> **YOUR GOAL**
A faithful copy is required: transcribe each line below exactly, minus the pictures.

> **SUPPLIED MATERIAL**

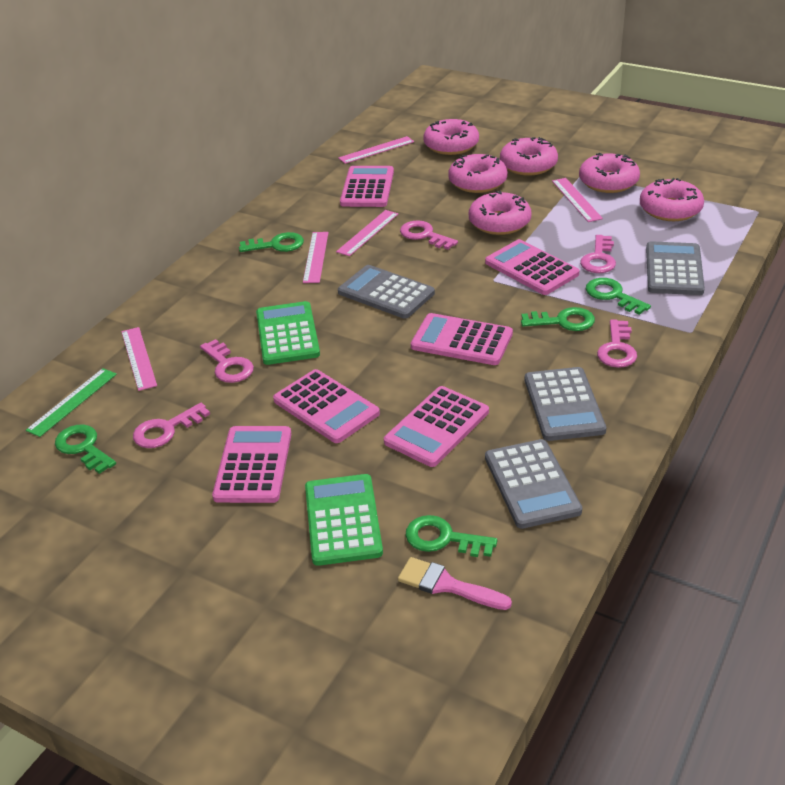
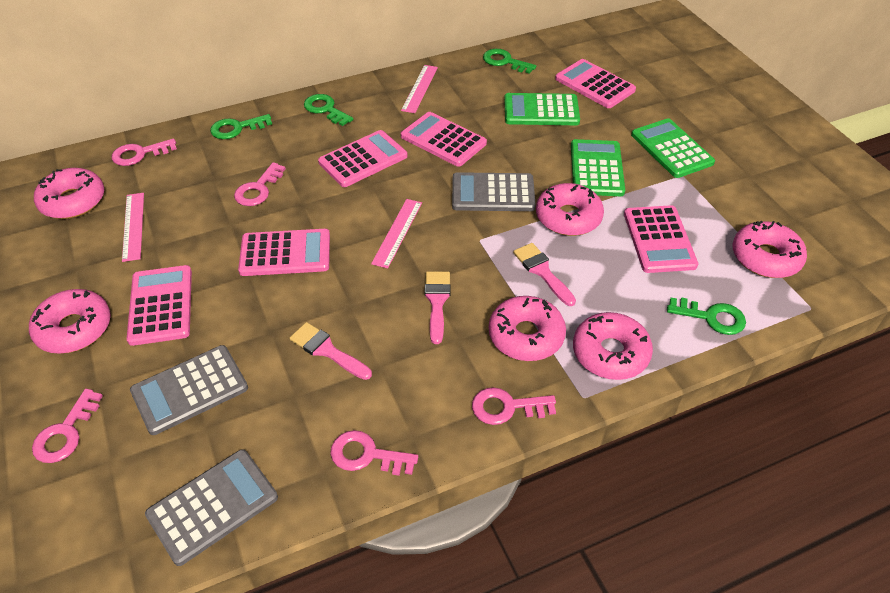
green calculator: 2 -> 3
green key: 5 -> 4
green ruler: 1 -> 0
grey calculator: 4 -> 3
pink brush: 1 -> 3
pink ruler: 5 -> 3

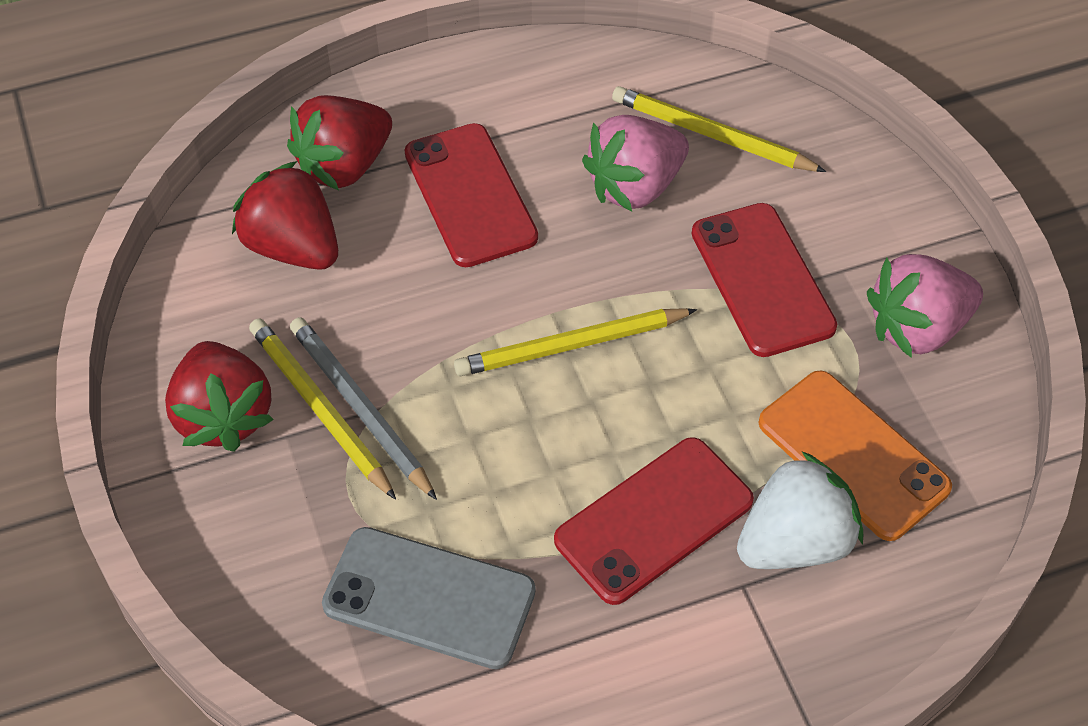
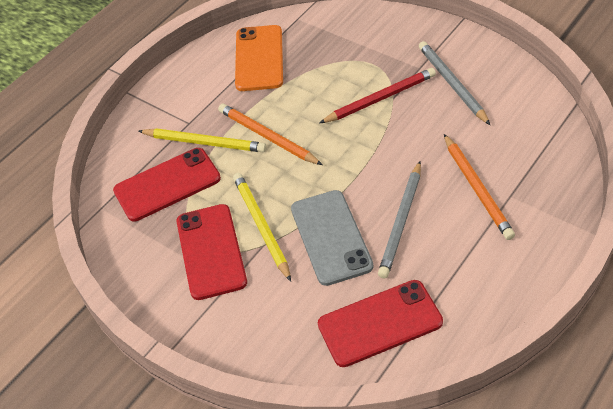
grey pencil: 1 -> 2
orange pencil: 0 -> 2
pink strawberry: 2 -> 0
red pencil: 0 -> 1
red strawberry: 3 -> 0
white strawberry: 1 -> 0
yellow pencil: 3 -> 2

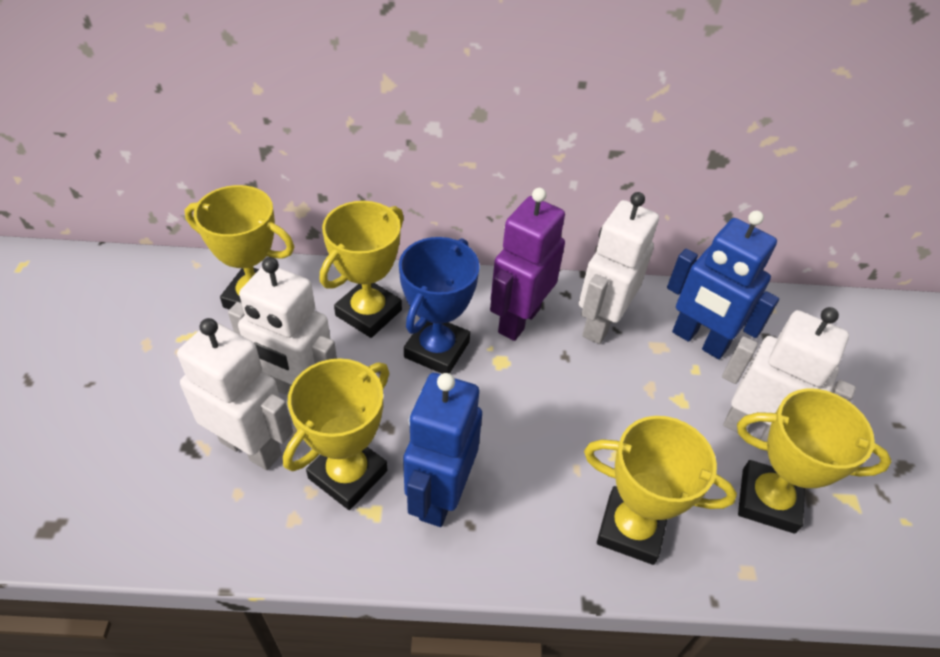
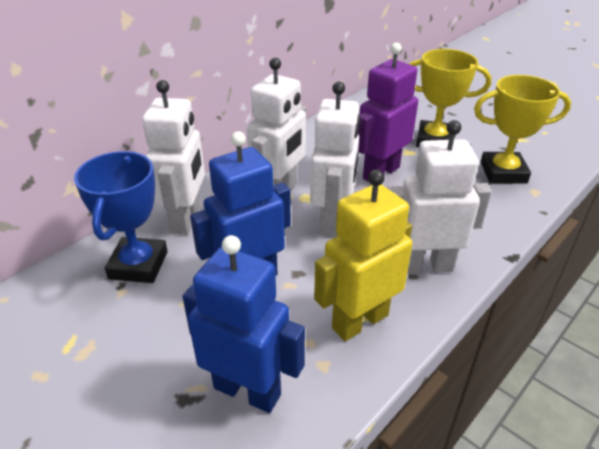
yellow robot: 0 -> 1
yellow trophy: 5 -> 2

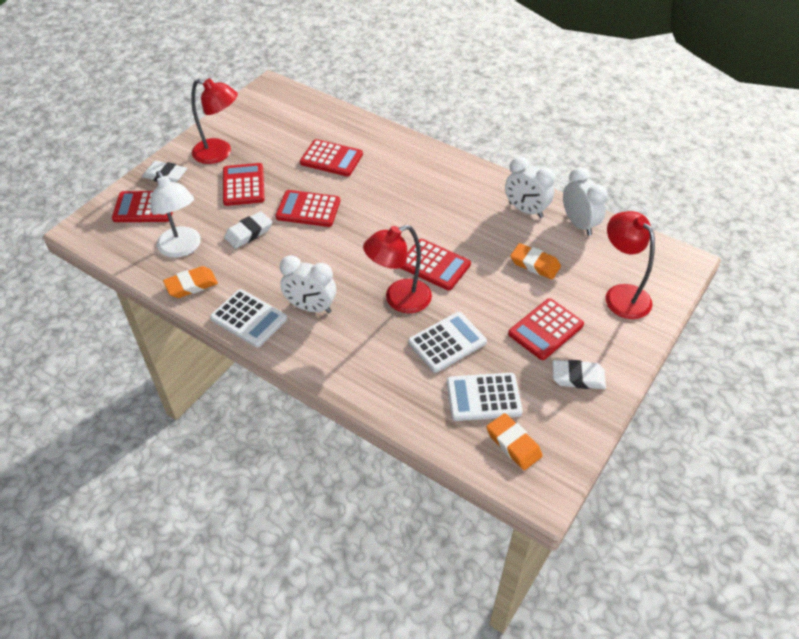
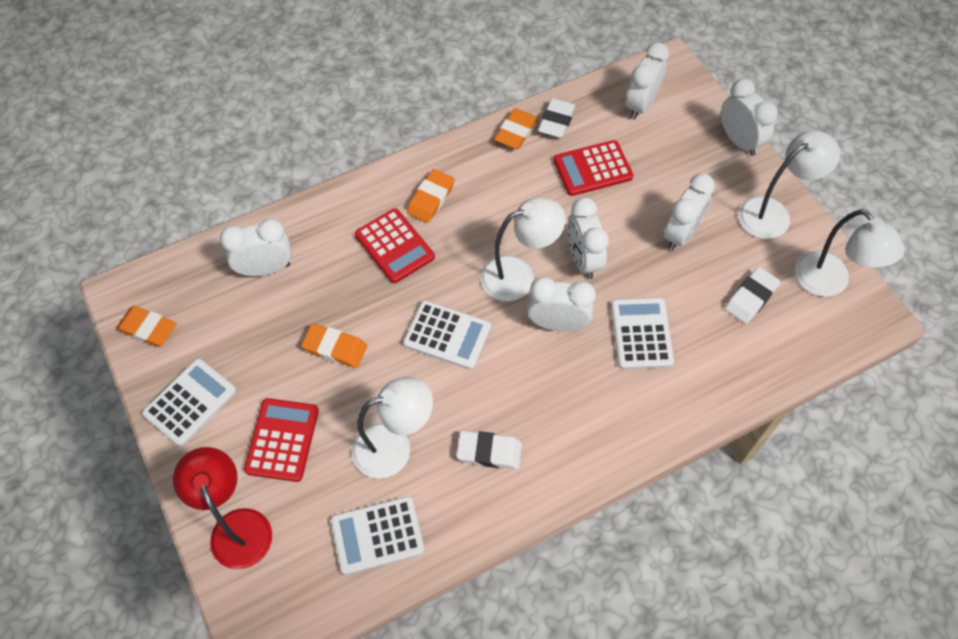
orange eraser: 3 -> 4
red calculator: 6 -> 3
red lamp: 3 -> 1
white calculator: 3 -> 4
white clock: 3 -> 6
white lamp: 1 -> 4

> **PROBLEM SOLUTION**
green calculator: 2 -> 3
green key: 5 -> 4
green ruler: 1 -> 0
grey calculator: 4 -> 3
pink brush: 1 -> 3
pink ruler: 5 -> 3

grey pencil: 1 -> 2
orange pencil: 0 -> 2
pink strawberry: 2 -> 0
red pencil: 0 -> 1
red strawberry: 3 -> 0
white strawberry: 1 -> 0
yellow pencil: 3 -> 2

yellow robot: 0 -> 1
yellow trophy: 5 -> 2

orange eraser: 3 -> 4
red calculator: 6 -> 3
red lamp: 3 -> 1
white calculator: 3 -> 4
white clock: 3 -> 6
white lamp: 1 -> 4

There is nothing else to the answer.